### [INSTRUCTIONS TO FOLLOW]
Write the material out again, line by line, exactly as it is.

######

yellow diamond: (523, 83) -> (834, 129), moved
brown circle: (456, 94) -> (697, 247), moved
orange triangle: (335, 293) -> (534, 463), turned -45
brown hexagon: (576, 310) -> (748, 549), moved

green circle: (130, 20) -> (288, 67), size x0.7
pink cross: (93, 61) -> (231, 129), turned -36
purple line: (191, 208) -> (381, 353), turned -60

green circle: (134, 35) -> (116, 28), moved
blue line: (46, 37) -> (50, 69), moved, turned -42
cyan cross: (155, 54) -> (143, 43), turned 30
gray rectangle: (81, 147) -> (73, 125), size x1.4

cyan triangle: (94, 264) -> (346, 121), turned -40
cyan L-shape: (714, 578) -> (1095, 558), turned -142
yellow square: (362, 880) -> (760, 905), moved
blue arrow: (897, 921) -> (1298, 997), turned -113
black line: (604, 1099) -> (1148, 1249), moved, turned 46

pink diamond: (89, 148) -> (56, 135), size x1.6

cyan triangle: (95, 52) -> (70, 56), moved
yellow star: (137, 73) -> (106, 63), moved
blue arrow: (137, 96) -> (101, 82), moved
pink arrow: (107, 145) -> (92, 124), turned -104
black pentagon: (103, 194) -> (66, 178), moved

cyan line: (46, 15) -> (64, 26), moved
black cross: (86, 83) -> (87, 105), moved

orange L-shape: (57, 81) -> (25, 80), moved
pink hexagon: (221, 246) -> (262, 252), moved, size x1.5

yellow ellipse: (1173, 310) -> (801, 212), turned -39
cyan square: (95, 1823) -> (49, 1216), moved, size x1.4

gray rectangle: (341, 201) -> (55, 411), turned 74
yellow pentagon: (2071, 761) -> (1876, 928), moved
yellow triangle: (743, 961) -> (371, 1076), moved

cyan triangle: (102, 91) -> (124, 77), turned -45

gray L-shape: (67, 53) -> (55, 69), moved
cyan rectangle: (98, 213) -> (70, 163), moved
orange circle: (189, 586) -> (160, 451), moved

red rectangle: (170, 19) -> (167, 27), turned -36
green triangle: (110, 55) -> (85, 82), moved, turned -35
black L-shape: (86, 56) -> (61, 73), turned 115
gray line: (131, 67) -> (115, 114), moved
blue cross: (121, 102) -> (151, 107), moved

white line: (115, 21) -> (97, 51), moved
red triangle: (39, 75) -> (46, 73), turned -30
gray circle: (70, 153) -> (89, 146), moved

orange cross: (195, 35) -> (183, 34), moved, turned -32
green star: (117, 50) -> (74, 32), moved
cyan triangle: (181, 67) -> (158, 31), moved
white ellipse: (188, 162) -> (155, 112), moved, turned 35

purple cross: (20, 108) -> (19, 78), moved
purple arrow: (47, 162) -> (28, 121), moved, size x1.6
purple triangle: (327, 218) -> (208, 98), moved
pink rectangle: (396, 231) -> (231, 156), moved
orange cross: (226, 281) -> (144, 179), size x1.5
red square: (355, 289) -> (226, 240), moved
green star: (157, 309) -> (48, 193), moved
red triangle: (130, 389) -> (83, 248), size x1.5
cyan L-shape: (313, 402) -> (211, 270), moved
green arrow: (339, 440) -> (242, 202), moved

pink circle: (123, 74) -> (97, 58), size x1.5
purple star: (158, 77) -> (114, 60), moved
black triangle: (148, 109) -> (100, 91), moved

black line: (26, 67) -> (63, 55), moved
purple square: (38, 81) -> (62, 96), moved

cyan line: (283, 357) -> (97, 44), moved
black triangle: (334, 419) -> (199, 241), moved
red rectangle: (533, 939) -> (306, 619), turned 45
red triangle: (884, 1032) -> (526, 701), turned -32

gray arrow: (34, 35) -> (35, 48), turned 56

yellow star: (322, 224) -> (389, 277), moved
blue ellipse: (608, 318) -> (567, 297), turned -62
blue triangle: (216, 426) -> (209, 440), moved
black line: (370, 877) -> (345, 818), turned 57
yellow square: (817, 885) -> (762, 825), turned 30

######

### [EXERCISE SOLUTION]
yellow diamond: (523, 83) -> (834, 129), moved
brown circle: (456, 94) -> (697, 247), moved
orange triangle: (335, 293) -> (534, 463), turned -45
brown hexagon: (576, 310) -> (748, 549), moved

green circle: (130, 20) -> (288, 67), size x0.7
pink cross: (93, 61) -> (231, 129), turned -36
purple line: (191, 208) -> (381, 353), turned -60

green circle: (134, 35) -> (116, 28), moved
blue line: (46, 37) -> (50, 69), moved, turned -42
cyan cross: (155, 54) -> (143, 43), turned 30
gray rectangle: (81, 147) -> (73, 125), size x1.4

cyan triangle: (94, 264) -> (346, 121), turned -40
cyan L-shape: (714, 578) -> (1095, 558), turned -142
yellow square: (362, 880) -> (760, 905), moved
blue arrow: (897, 921) -> (1298, 997), turned -113
black line: (604, 1099) -> (1148, 1249), moved, turned 46

pink diamond: (89, 148) -> (56, 135), size x1.6

cyan triangle: (95, 52) -> (70, 56), moved
yellow star: (137, 73) -> (106, 63), moved
blue arrow: (137, 96) -> (101, 82), moved
pink arrow: (107, 145) -> (92, 124), turned -104
black pentagon: (103, 194) -> (66, 178), moved

cyan line: (46, 15) -> (64, 26), moved
black cross: (86, 83) -> (87, 105), moved

orange L-shape: (57, 81) -> (25, 80), moved
pink hexagon: (221, 246) -> (262, 252), moved, size x1.5

yellow ellipse: (1173, 310) -> (801, 212), turned -39
cyan square: (95, 1823) -> (49, 1216), moved, size x1.4

gray rectangle: (341, 201) -> (55, 411), turned 74
yellow pentagon: (2071, 761) -> (1876, 928), moved
yellow triangle: (743, 961) -> (371, 1076), moved

cyan triangle: (102, 91) -> (124, 77), turned -45

gray L-shape: (67, 53) -> (55, 69), moved
cyan rectangle: (98, 213) -> (70, 163), moved
orange circle: (189, 586) -> (160, 451), moved

red rectangle: (170, 19) -> (167, 27), turned -36
green triangle: (110, 55) -> (85, 82), moved, turned -35
black L-shape: (86, 56) -> (61, 73), turned 115
gray line: (131, 67) -> (115, 114), moved
blue cross: (121, 102) -> (151, 107), moved

white line: (115, 21) -> (97, 51), moved
red triangle: (39, 75) -> (46, 73), turned -30
gray circle: (70, 153) -> (89, 146), moved

orange cross: (195, 35) -> (183, 34), moved, turned -32
green star: (117, 50) -> (74, 32), moved
cyan triangle: (181, 67) -> (158, 31), moved
white ellipse: (188, 162) -> (155, 112), moved, turned 35

purple cross: (20, 108) -> (19, 78), moved
purple arrow: (47, 162) -> (28, 121), moved, size x1.6
purple triangle: (327, 218) -> (208, 98), moved
pink rectangle: (396, 231) -> (231, 156), moved
orange cross: (226, 281) -> (144, 179), size x1.5
red square: (355, 289) -> (226, 240), moved
green star: (157, 309) -> (48, 193), moved
red triangle: (130, 389) -> (83, 248), size x1.5
cyan L-shape: (313, 402) -> (211, 270), moved
green arrow: (339, 440) -> (242, 202), moved

pink circle: (123, 74) -> (97, 58), size x1.5
purple star: (158, 77) -> (114, 60), moved
black triangle: (148, 109) -> (100, 91), moved

black line: (26, 67) -> (63, 55), moved
purple square: (38, 81) -> (62, 96), moved

cyan line: (283, 357) -> (97, 44), moved
black triangle: (334, 419) -> (199, 241), moved
red rectangle: (533, 939) -> (306, 619), turned 45
red triangle: (884, 1032) -> (526, 701), turned -32

gray arrow: (34, 35) -> (35, 48), turned 56

yellow star: (322, 224) -> (389, 277), moved
blue ellipse: (608, 318) -> (567, 297), turned -62
blue triangle: (216, 426) -> (209, 440), moved
black line: (370, 877) -> (345, 818), turned 57
yellow square: (817, 885) -> (762, 825), turned 30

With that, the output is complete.